Input: Begin
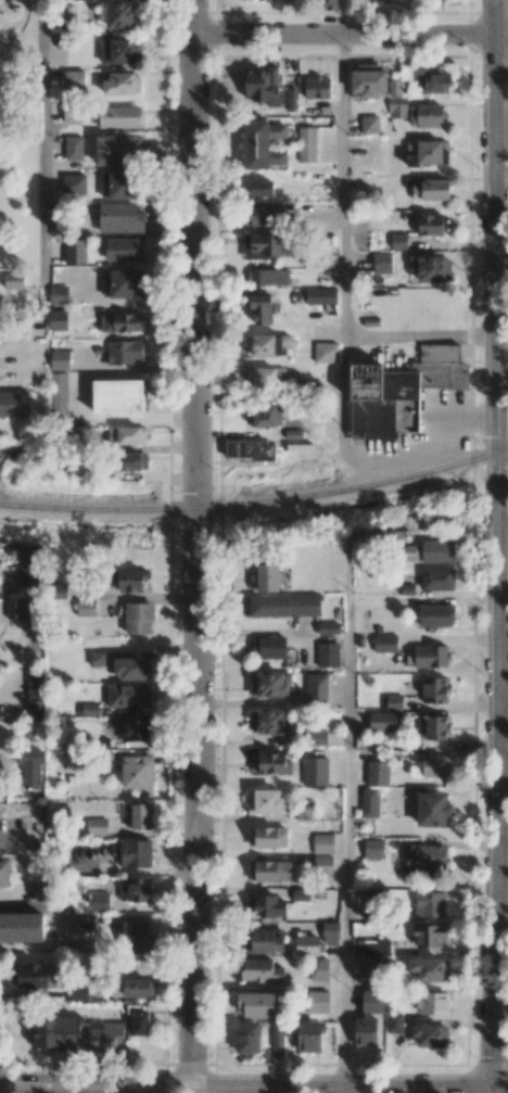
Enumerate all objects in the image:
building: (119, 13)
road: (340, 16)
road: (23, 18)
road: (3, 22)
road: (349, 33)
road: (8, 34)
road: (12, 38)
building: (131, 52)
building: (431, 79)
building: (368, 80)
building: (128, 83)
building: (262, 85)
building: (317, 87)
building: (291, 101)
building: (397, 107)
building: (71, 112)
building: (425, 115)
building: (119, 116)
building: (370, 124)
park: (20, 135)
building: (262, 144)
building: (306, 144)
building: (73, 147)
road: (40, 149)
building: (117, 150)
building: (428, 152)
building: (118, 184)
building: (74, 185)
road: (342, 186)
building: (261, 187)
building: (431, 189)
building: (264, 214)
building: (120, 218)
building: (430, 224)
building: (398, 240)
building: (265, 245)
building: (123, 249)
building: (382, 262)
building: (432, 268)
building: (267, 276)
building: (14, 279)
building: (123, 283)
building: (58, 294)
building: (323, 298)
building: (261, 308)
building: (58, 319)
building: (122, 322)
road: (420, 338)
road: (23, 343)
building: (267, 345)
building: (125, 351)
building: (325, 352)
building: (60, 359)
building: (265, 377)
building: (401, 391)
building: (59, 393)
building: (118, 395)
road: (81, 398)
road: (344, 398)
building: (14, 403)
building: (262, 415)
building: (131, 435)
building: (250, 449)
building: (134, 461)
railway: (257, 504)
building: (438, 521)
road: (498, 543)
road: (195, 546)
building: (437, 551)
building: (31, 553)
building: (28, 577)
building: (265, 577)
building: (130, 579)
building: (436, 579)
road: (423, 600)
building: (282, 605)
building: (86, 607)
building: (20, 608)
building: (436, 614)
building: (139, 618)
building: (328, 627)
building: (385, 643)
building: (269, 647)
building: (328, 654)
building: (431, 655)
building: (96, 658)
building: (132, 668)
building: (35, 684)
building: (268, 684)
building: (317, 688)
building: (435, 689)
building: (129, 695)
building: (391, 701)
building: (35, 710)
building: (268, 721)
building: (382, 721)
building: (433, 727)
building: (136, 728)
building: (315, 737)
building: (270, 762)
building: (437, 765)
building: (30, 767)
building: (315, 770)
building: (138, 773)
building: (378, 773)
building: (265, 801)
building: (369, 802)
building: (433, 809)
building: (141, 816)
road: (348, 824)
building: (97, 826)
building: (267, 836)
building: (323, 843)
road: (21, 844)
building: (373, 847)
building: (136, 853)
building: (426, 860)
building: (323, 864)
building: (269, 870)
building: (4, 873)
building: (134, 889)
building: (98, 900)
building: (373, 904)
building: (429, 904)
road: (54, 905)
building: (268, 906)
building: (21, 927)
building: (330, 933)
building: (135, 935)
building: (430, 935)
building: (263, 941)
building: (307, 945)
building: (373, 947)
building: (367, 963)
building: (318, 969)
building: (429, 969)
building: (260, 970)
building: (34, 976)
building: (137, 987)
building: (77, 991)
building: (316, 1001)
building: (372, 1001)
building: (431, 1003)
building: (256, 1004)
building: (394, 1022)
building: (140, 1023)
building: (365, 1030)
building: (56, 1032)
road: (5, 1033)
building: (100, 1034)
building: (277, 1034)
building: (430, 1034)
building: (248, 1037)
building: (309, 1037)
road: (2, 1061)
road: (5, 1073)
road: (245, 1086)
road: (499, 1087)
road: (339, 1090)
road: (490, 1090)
Input: End
The material above is to be transcribed exactly, with all pictures omitted.

Solution to the exercise:
Enumerate all objects in the image:
building: (119, 13)
road: (340, 16)
road: (23, 18)
road: (3, 22)
road: (349, 33)
road: (8, 34)
road: (12, 38)
building: (131, 52)
building: (431, 79)
building: (368, 80)
building: (128, 83)
building: (262, 85)
building: (317, 87)
building: (291, 101)
building: (397, 107)
building: (71, 112)
building: (425, 115)
building: (119, 116)
building: (370, 124)
park: (20, 135)
building: (262, 144)
building: (306, 144)
building: (73, 147)
road: (40, 149)
building: (117, 150)
building: (428, 152)
building: (118, 184)
building: (74, 185)
road: (342, 186)
building: (261, 187)
building: (431, 189)
building: (264, 214)
building: (120, 218)
building: (430, 224)
building: (398, 240)
building: (265, 245)
building: (123, 249)
building: (382, 262)
building: (432, 268)
building: (267, 276)
building: (14, 279)
building: (123, 283)
building: (58, 294)
building: (323, 298)
building: (261, 308)
building: (58, 319)
building: (122, 322)
road: (420, 338)
road: (23, 343)
building: (267, 345)
building: (125, 351)
building: (325, 352)
building: (60, 359)
building: (265, 377)
building: (401, 391)
building: (59, 393)
building: (118, 395)
road: (81, 398)
road: (344, 398)
building: (14, 403)
building: (262, 415)
building: (131, 435)
building: (250, 449)
building: (134, 461)
railway: (257, 504)
building: (438, 521)
road: (498, 543)
road: (195, 546)
building: (437, 551)
building: (31, 553)
building: (28, 577)
building: (265, 577)
building: (130, 579)
building: (436, 579)
road: (423, 600)
building: (282, 605)
building: (86, 607)
building: (20, 608)
building: (436, 614)
building: (139, 618)
building: (328, 627)
building: (385, 643)
building: (269, 647)
building: (328, 654)
building: (431, 655)
building: (96, 658)
building: (132, 668)
building: (35, 684)
building: (268, 684)
building: (317, 688)
building: (435, 689)
building: (129, 695)
building: (391, 701)
building: (35, 710)
building: (268, 721)
building: (382, 721)
building: (433, 727)
building: (136, 728)
building: (315, 737)
building: (270, 762)
building: (437, 765)
building: (30, 767)
building: (315, 770)
building: (138, 773)
building: (378, 773)
building: (265, 801)
building: (369, 802)
building: (433, 809)
building: (141, 816)
road: (348, 824)
building: (97, 826)
building: (267, 836)
building: (323, 843)
road: (21, 844)
building: (373, 847)
building: (136, 853)
building: (426, 860)
building: (323, 864)
building: (269, 870)
building: (4, 873)
building: (134, 889)
building: (98, 900)
building: (373, 904)
building: (429, 904)
road: (54, 905)
building: (268, 906)
building: (21, 927)
building: (330, 933)
building: (135, 935)
building: (430, 935)
building: (263, 941)
building: (307, 945)
building: (373, 947)
building: (367, 963)
building: (318, 969)
building: (429, 969)
building: (260, 970)
building: (34, 976)
building: (137, 987)
building: (77, 991)
building: (316, 1001)
building: (372, 1001)
building: (431, 1003)
building: (256, 1004)
building: (394, 1022)
building: (140, 1023)
building: (365, 1030)
building: (56, 1032)
road: (5, 1033)
building: (100, 1034)
building: (277, 1034)
building: (430, 1034)
building: (248, 1037)
building: (309, 1037)
road: (2, 1061)
road: (5, 1073)
road: (245, 1086)
road: (499, 1087)
road: (339, 1090)
road: (490, 1090)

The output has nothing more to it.